-- MATERIAL SHOWN follows --

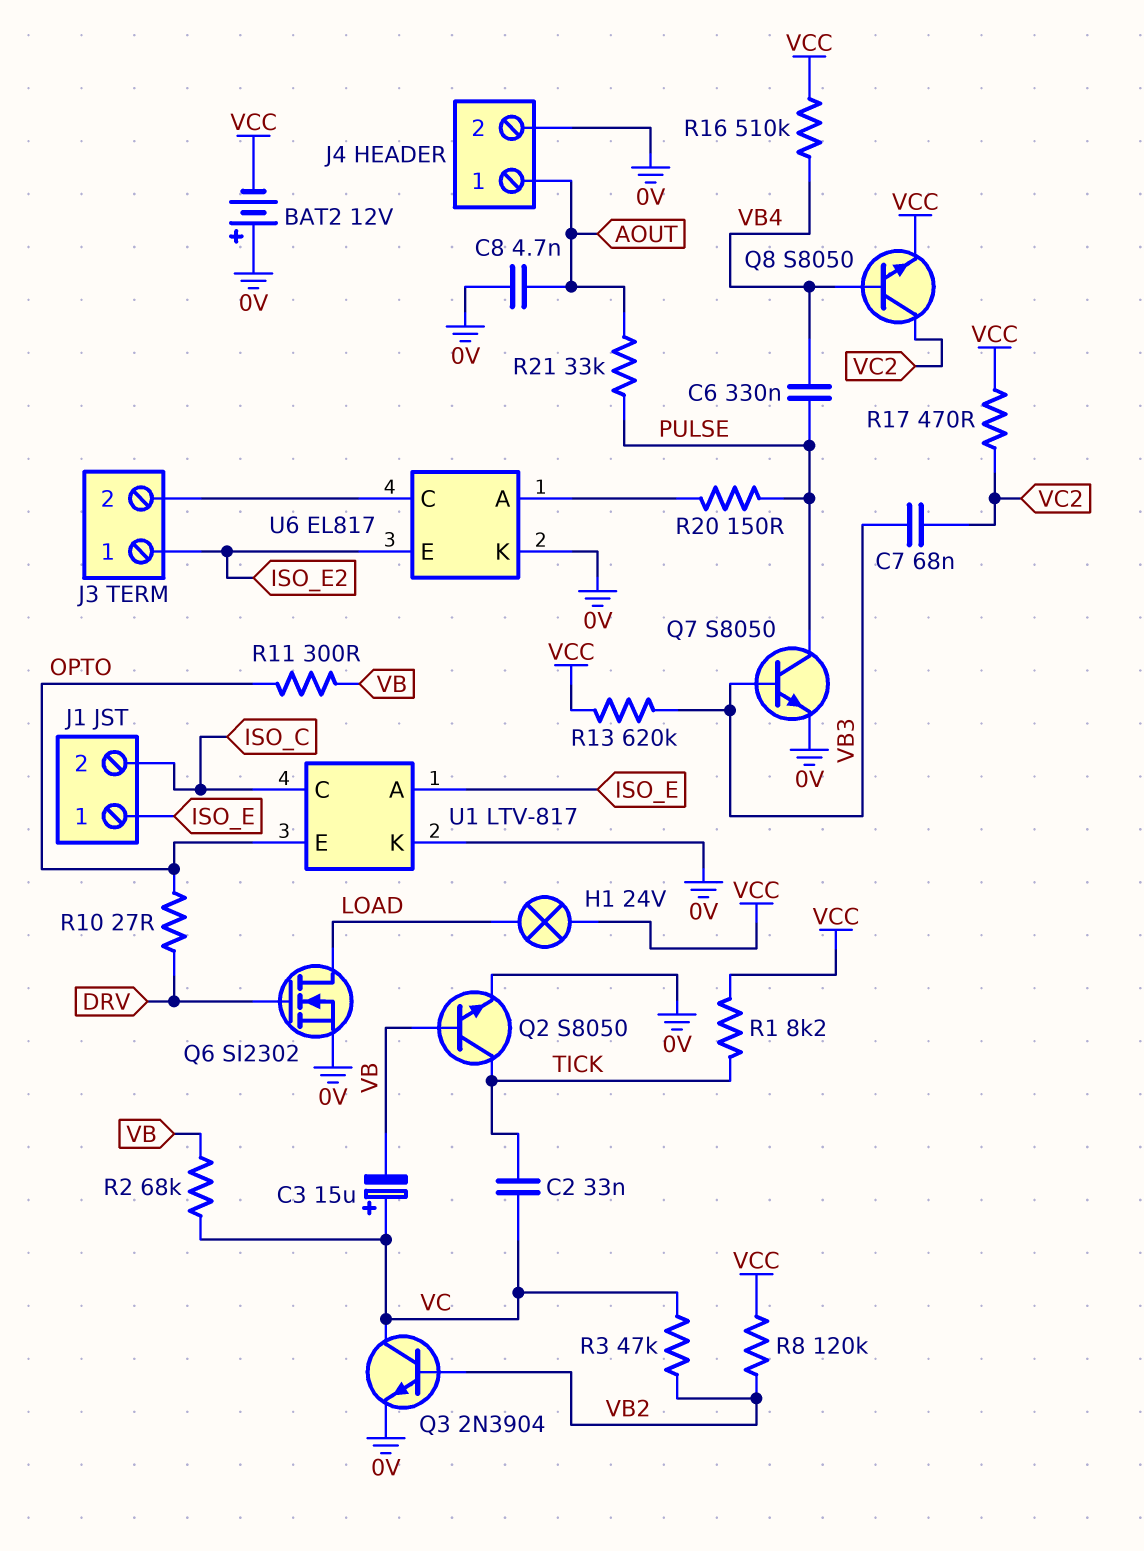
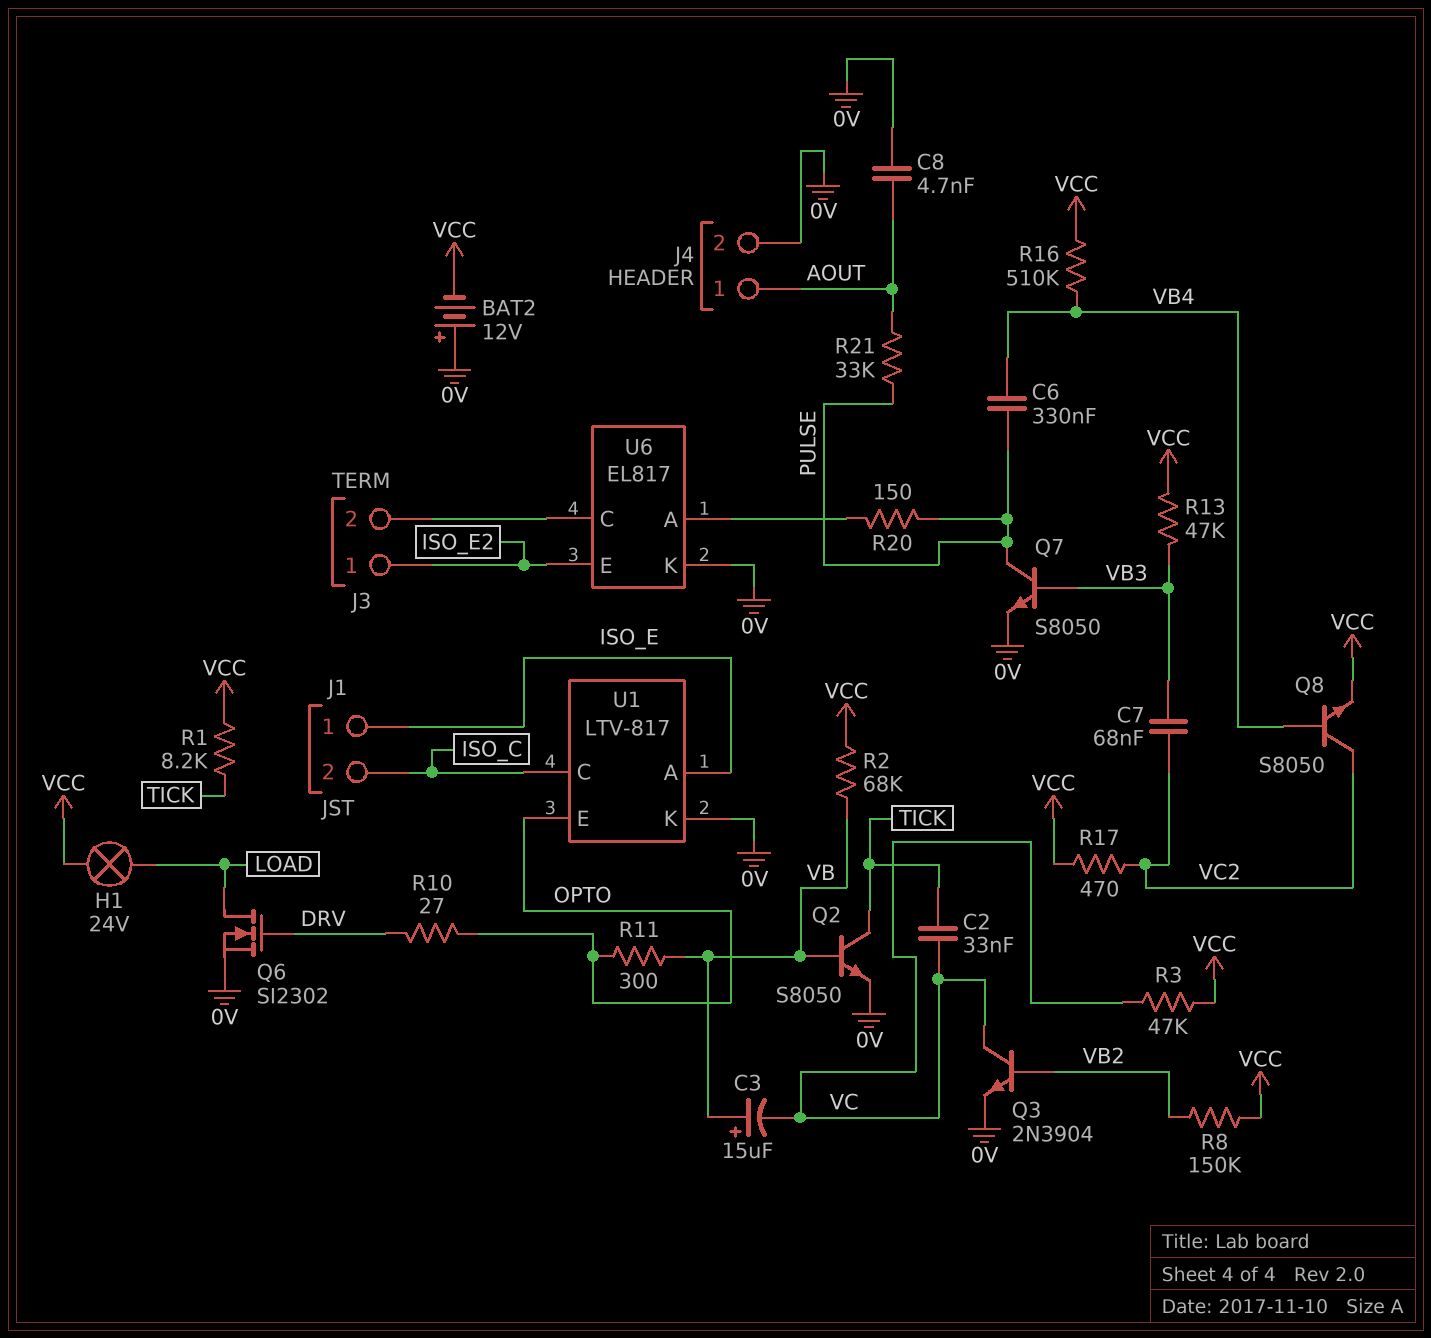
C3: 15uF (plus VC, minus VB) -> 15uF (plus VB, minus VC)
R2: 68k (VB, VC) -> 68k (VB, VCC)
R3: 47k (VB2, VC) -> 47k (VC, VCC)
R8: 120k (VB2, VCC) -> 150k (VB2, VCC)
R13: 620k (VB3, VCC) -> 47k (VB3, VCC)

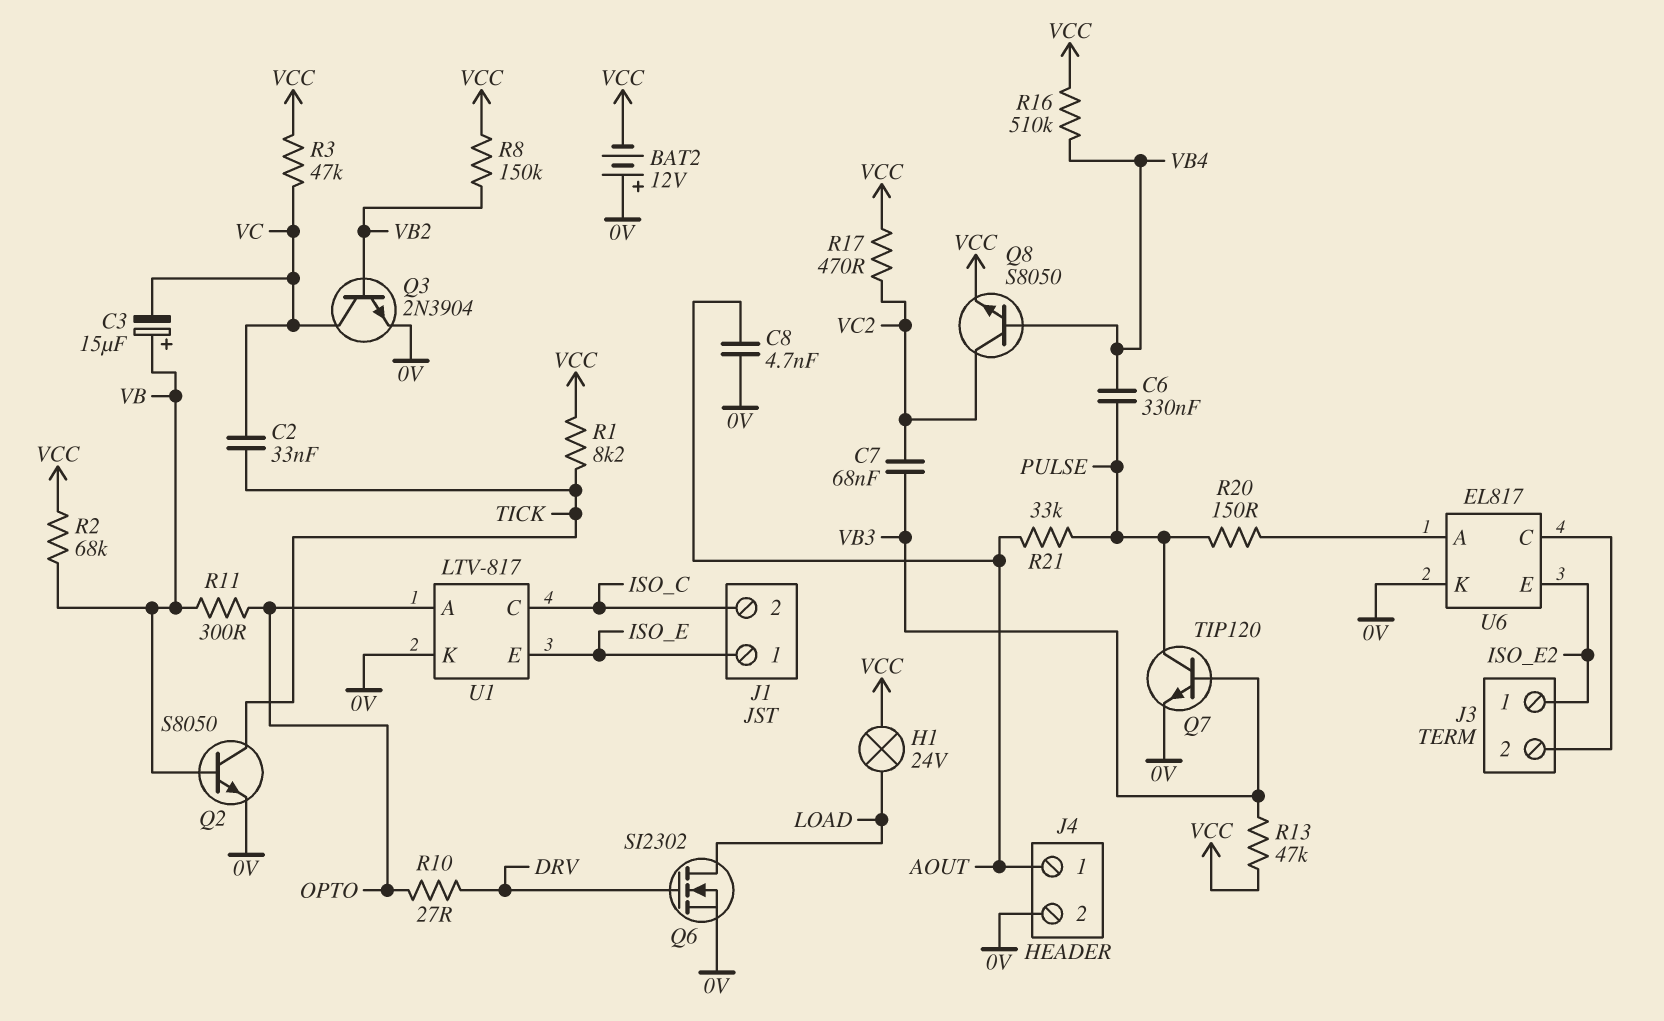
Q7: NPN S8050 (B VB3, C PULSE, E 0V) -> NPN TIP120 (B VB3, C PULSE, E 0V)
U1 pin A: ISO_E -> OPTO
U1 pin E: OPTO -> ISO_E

-- MATERIAL SHOWN concluded --

## WORK TO BE COMPLETED
The records above should be written out exactly, and the images dropped.

## RESPONSE BOX
C3: 15uF (plus VC, minus VB) -> 15uF (plus VB, minus VC)
R2: 68k (VB, VC) -> 68k (VB, VCC)
R3: 47k (VB2, VC) -> 47k (VC, VCC)
R8: 120k (VB2, VCC) -> 150k (VB2, VCC)
R13: 620k (VB3, VCC) -> 47k (VB3, VCC)

Q7: NPN S8050 (B VB3, C PULSE, E 0V) -> NPN TIP120 (B VB3, C PULSE, E 0V)
U1 pin A: ISO_E -> OPTO
U1 pin E: OPTO -> ISO_E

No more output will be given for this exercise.